(What you need to do) Print each record below precisely, with every picture left out of the copy.

(Exercise materials)
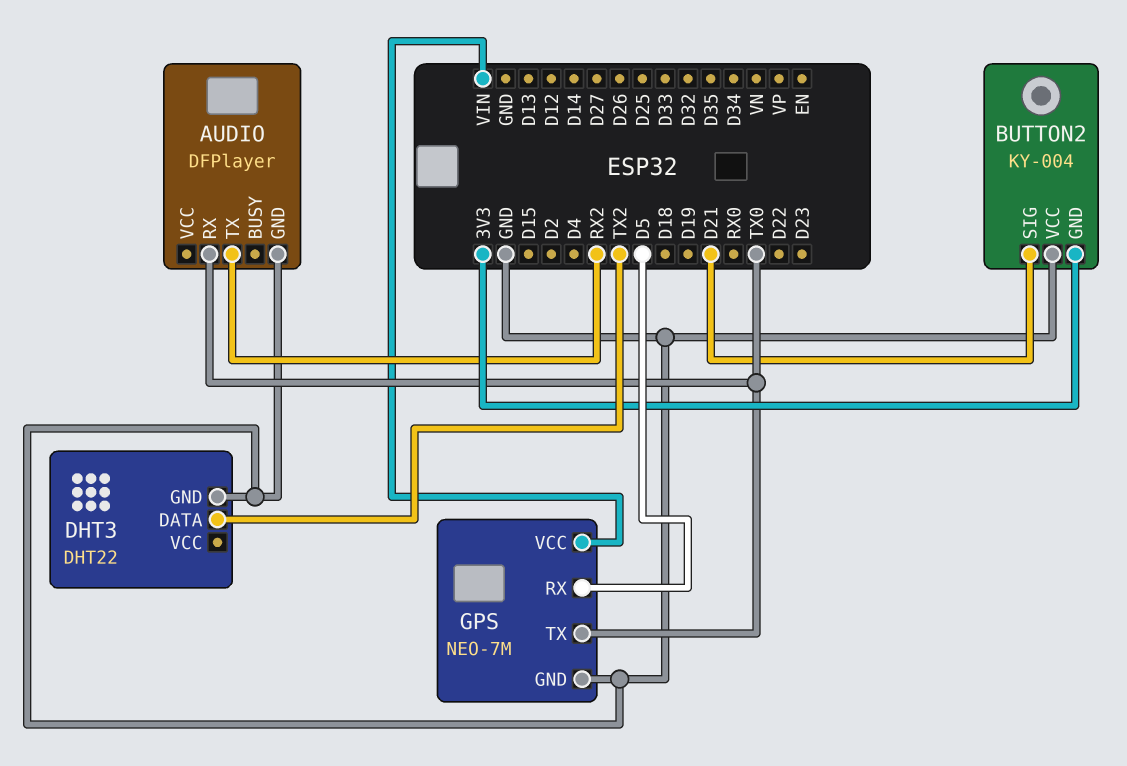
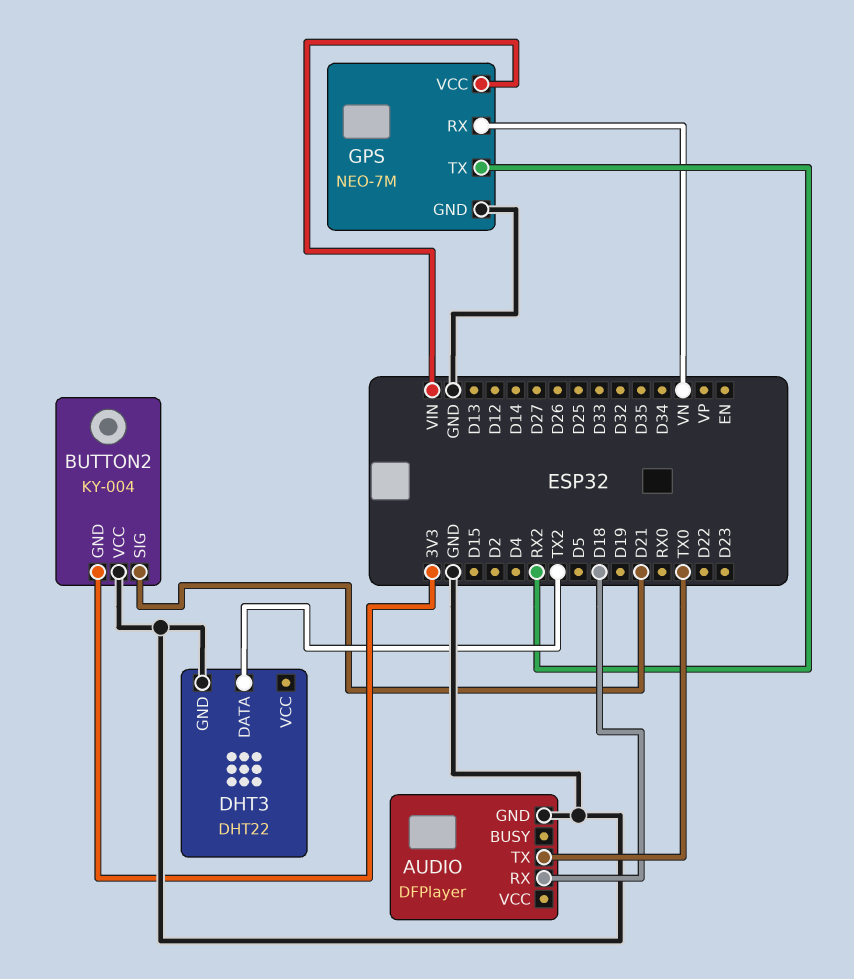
AUDIO pin RX: TX0 -> D18
AUDIO pin TX: RX2 -> TX0
GPS pin RX: D5 -> VN
GPS pin TX: TX0 -> RX2

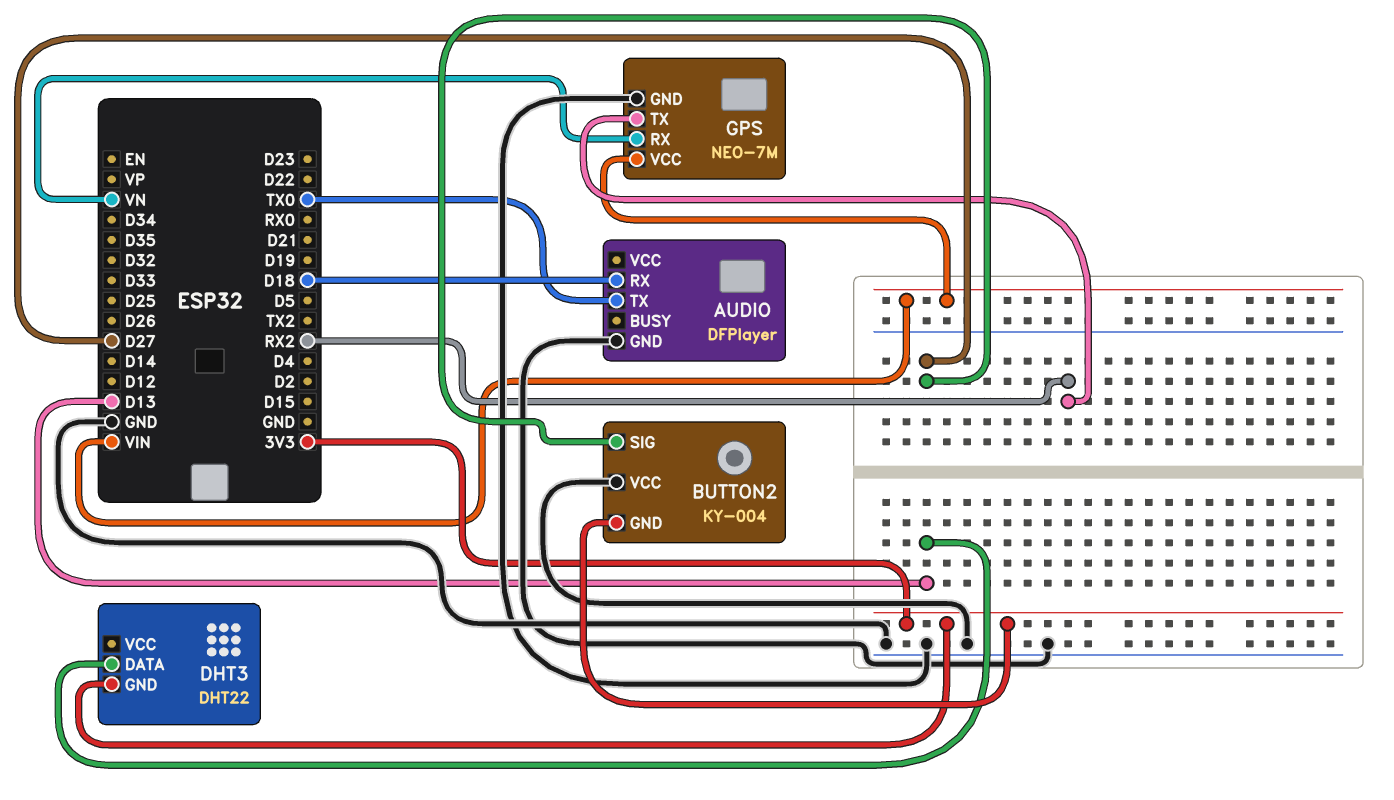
BUTTON2 pin SIG: D21 -> D27
DHT3 pin DATA: TX2 -> D13
DHT3 pin GND: GND -> 3V3

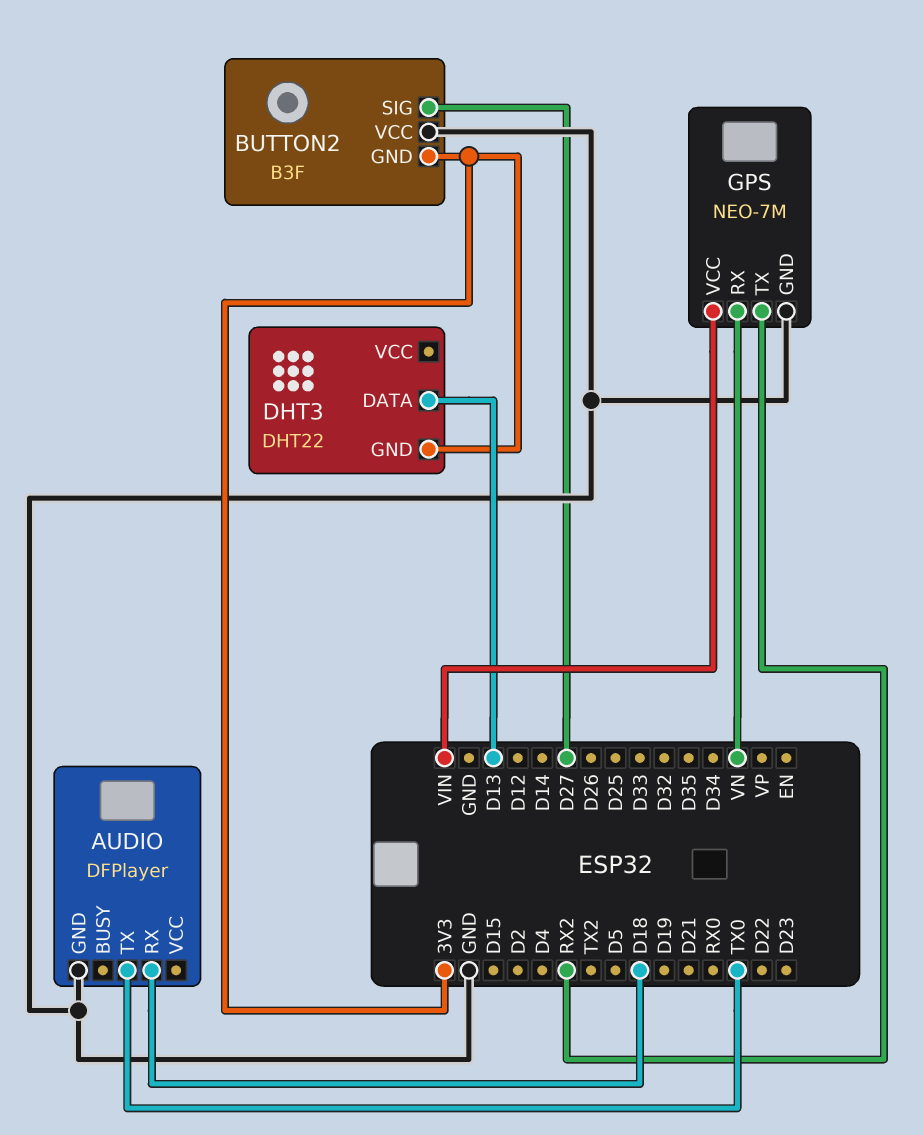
BUTTON2: KY-004 -> B3F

(Task solution)
AUDIO pin RX: TX0 -> D18
AUDIO pin TX: RX2 -> TX0
GPS pin RX: D5 -> VN
GPS pin TX: TX0 -> RX2

BUTTON2 pin SIG: D21 -> D27
DHT3 pin DATA: TX2 -> D13
DHT3 pin GND: GND -> 3V3

BUTTON2: KY-004 -> B3F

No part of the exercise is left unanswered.